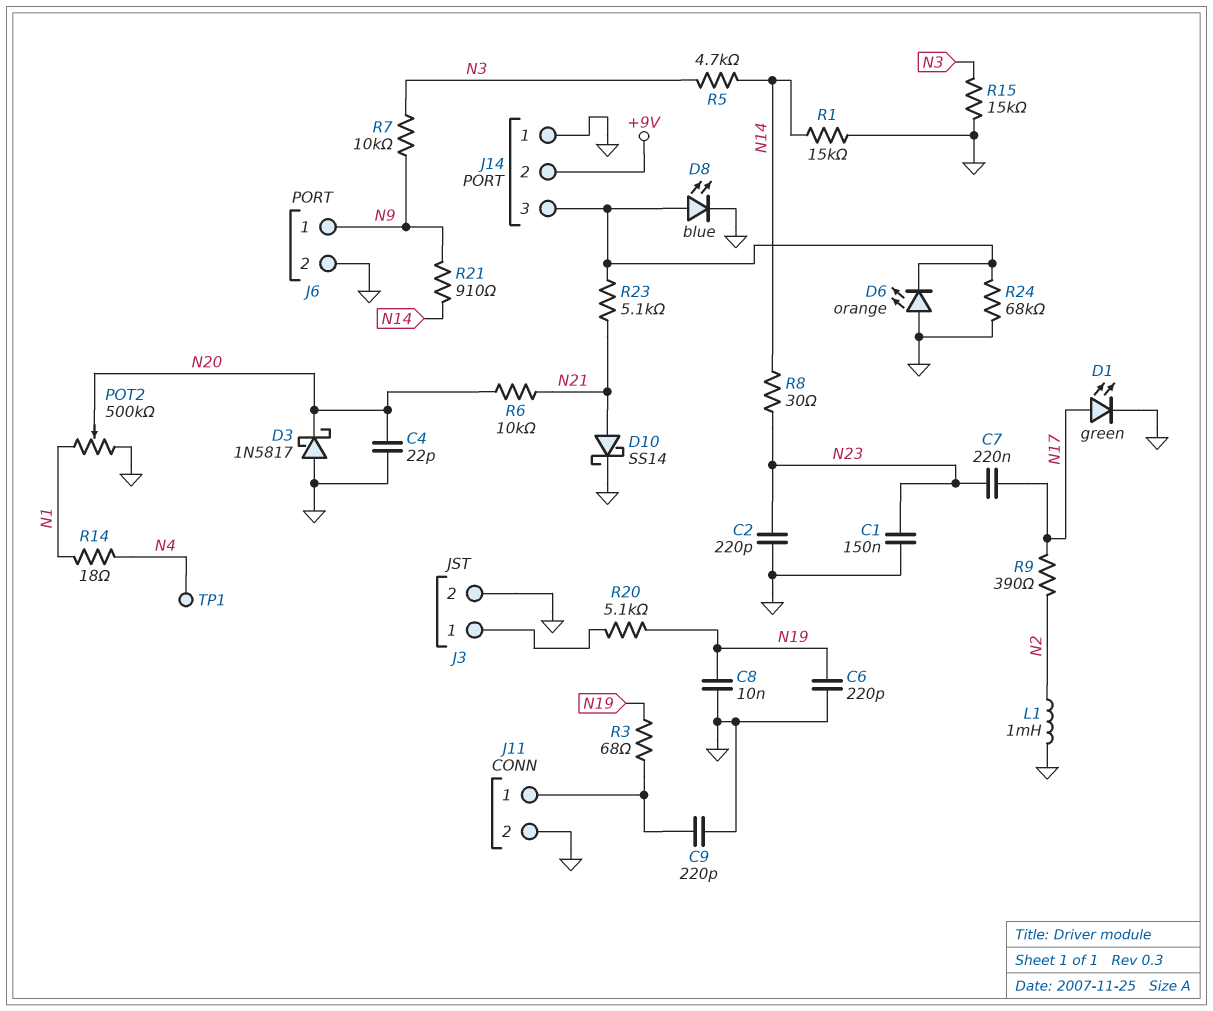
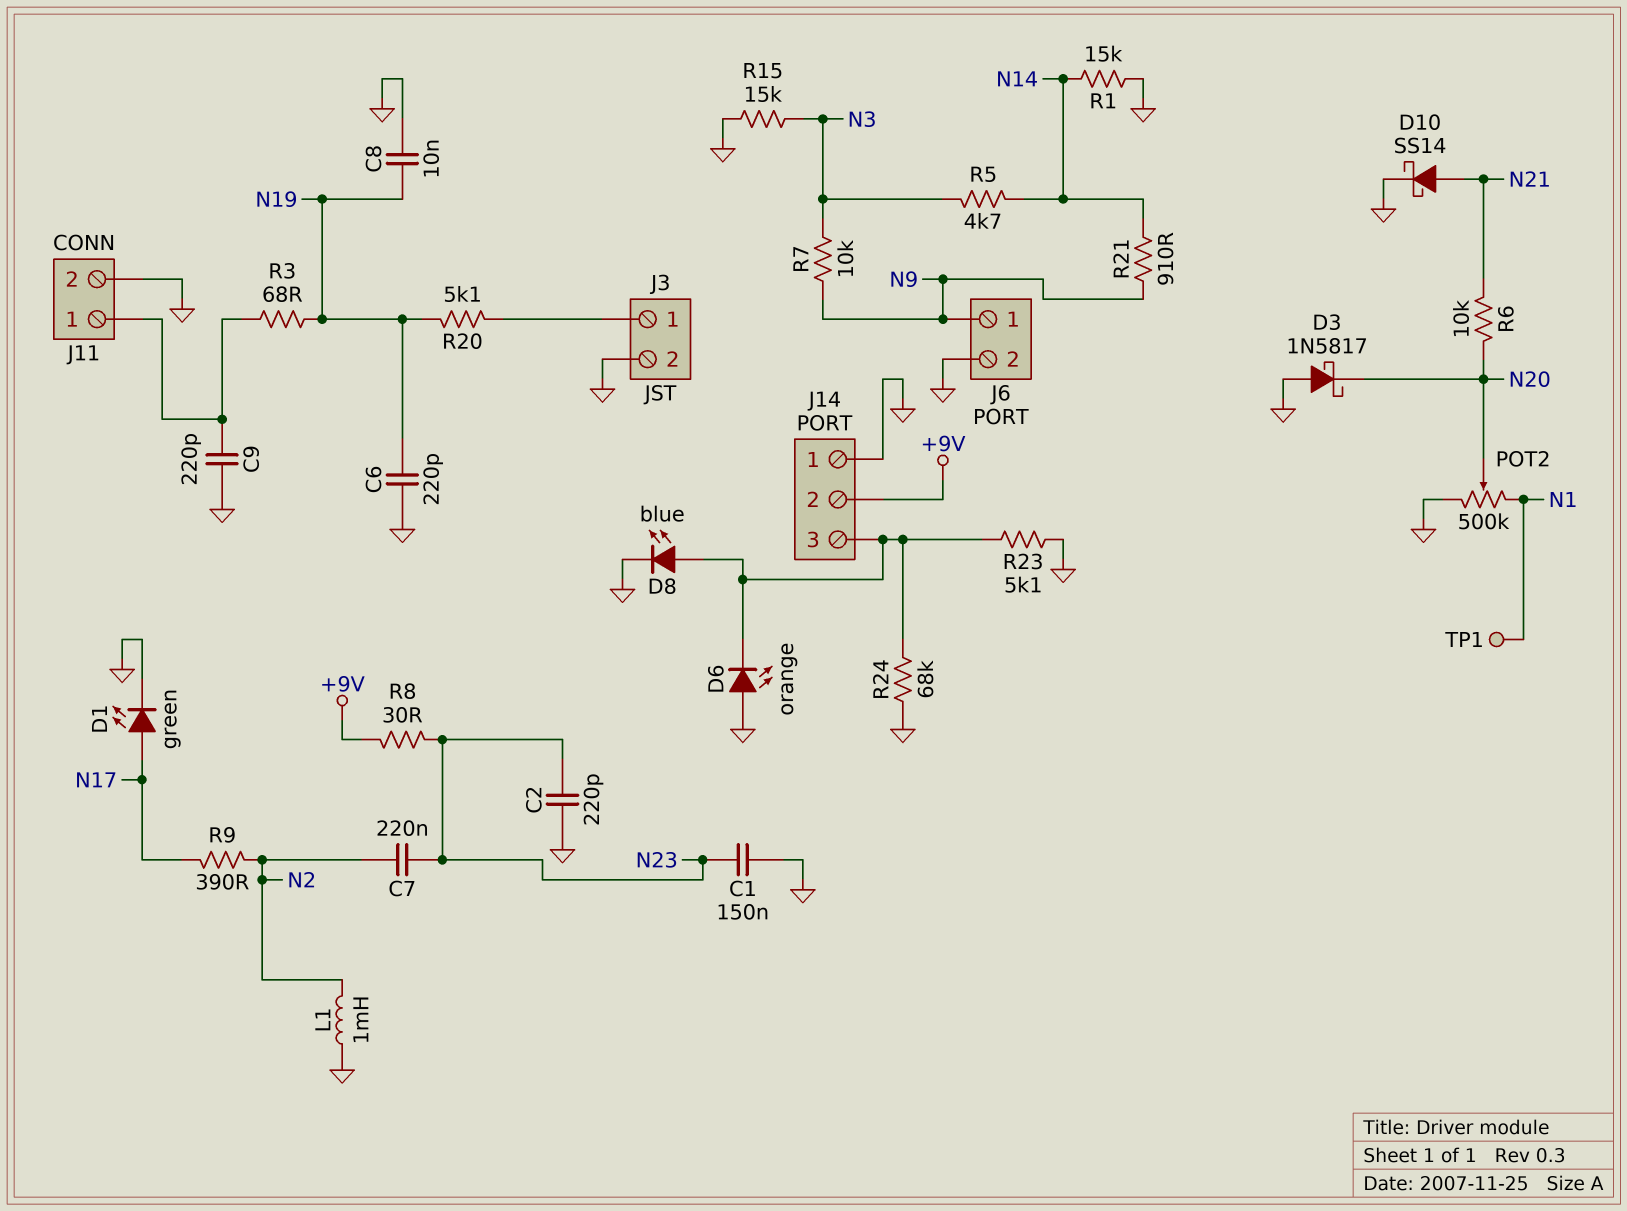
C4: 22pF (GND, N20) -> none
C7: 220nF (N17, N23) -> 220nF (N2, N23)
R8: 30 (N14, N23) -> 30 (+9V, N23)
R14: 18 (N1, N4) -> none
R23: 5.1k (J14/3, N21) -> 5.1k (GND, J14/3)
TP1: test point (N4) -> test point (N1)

☆ ☆ ☆ ☆

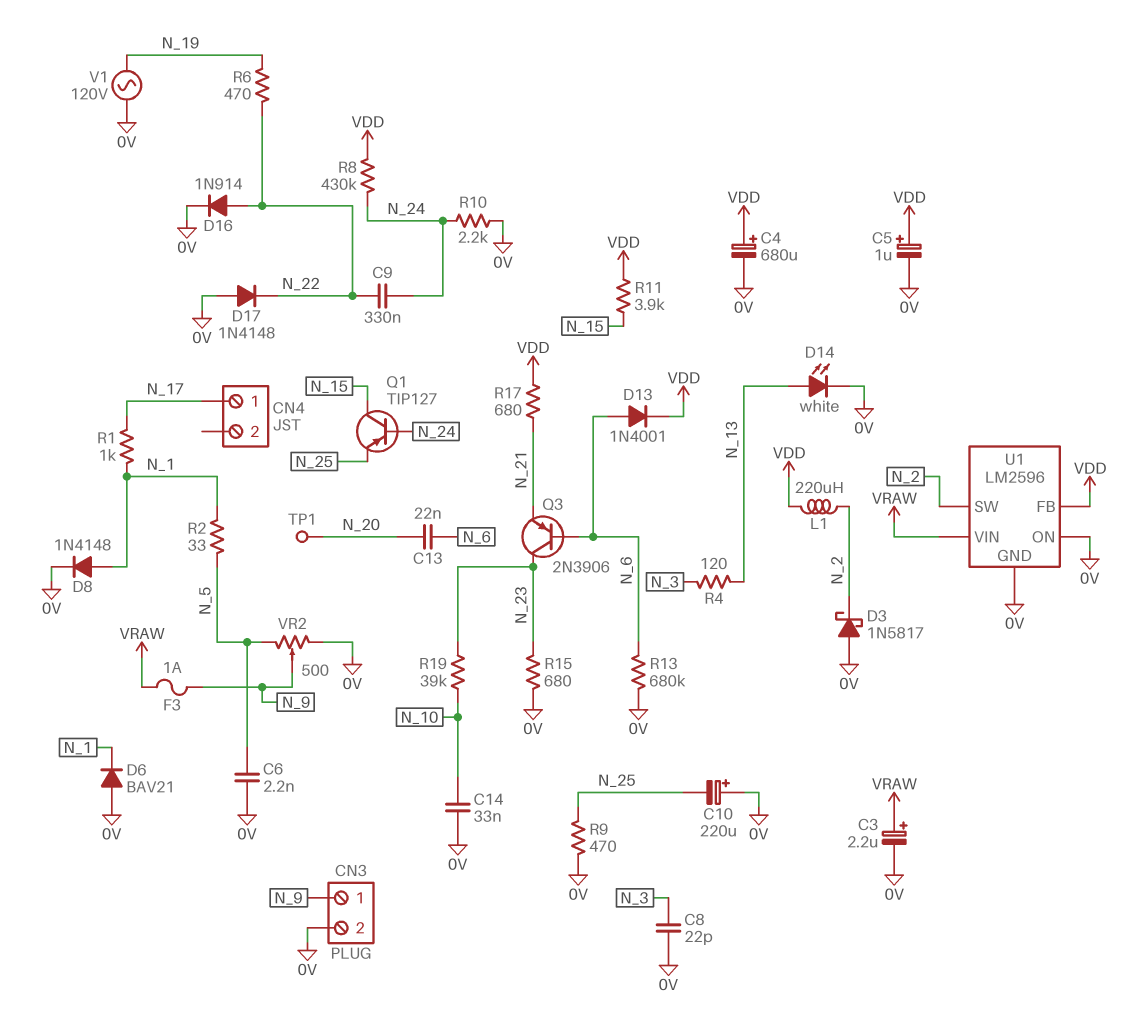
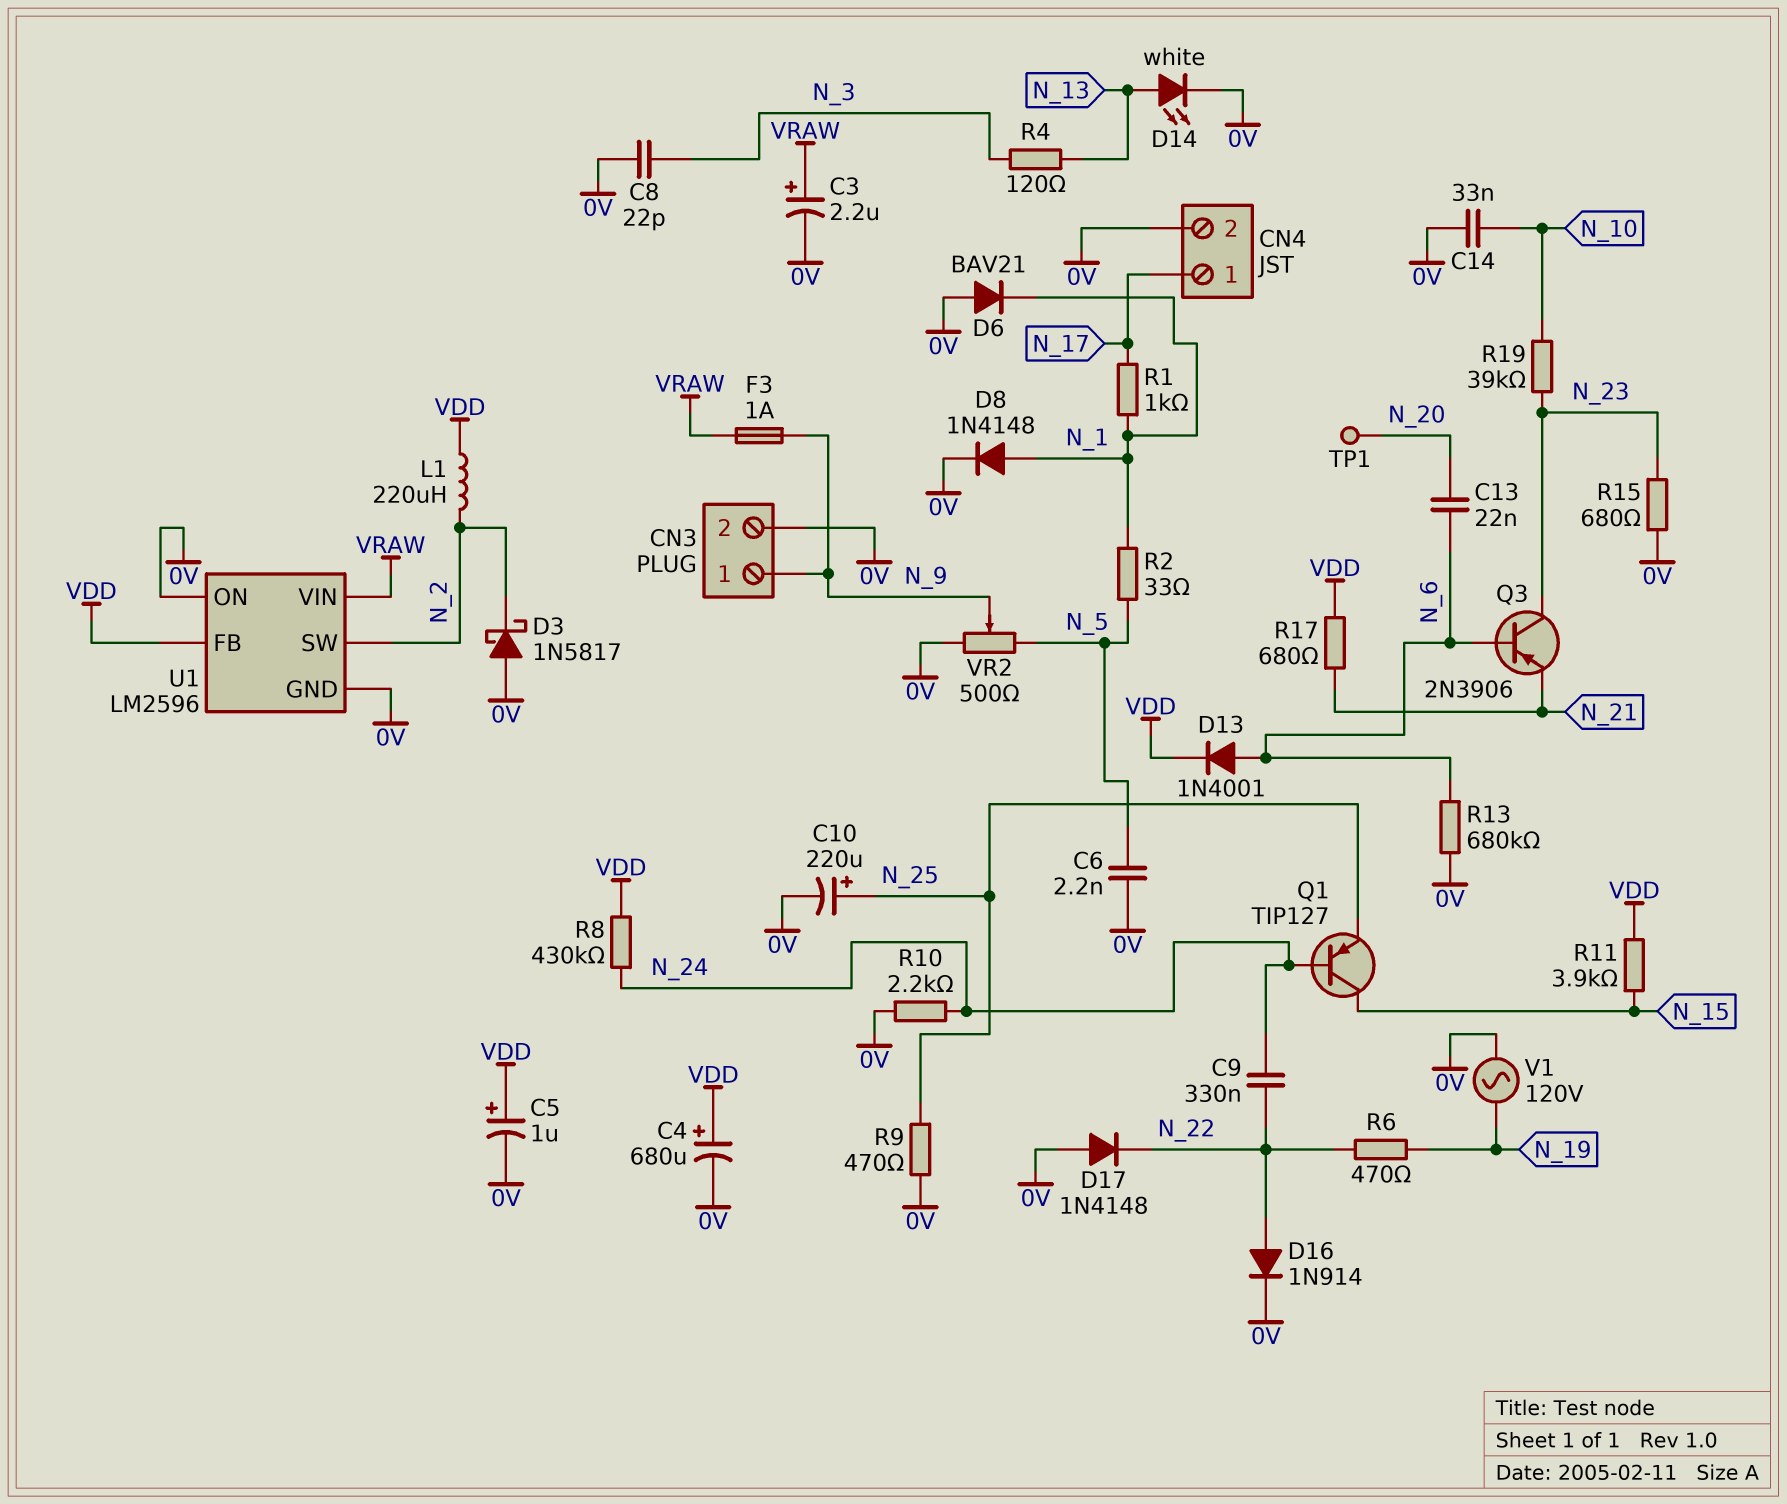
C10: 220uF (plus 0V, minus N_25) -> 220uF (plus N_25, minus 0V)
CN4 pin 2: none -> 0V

☆ ☆ ☆ ☆

## WORK INSTRUCTION:
Print only what lies in the material above starting at the line with "C7: 220nF (N17, N23) -> 220nF (N2, N23)" and ending at the line with "TP1: test point (N4) -> test point (N1)", every line exactly as given.

## RESPONSE FOR THIS EXERCISE:
C7: 220nF (N17, N23) -> 220nF (N2, N23)
R8: 30 (N14, N23) -> 30 (+9V, N23)
R14: 18 (N1, N4) -> none
R23: 5.1k (J14/3, N21) -> 5.1k (GND, J14/3)
TP1: test point (N4) -> test point (N1)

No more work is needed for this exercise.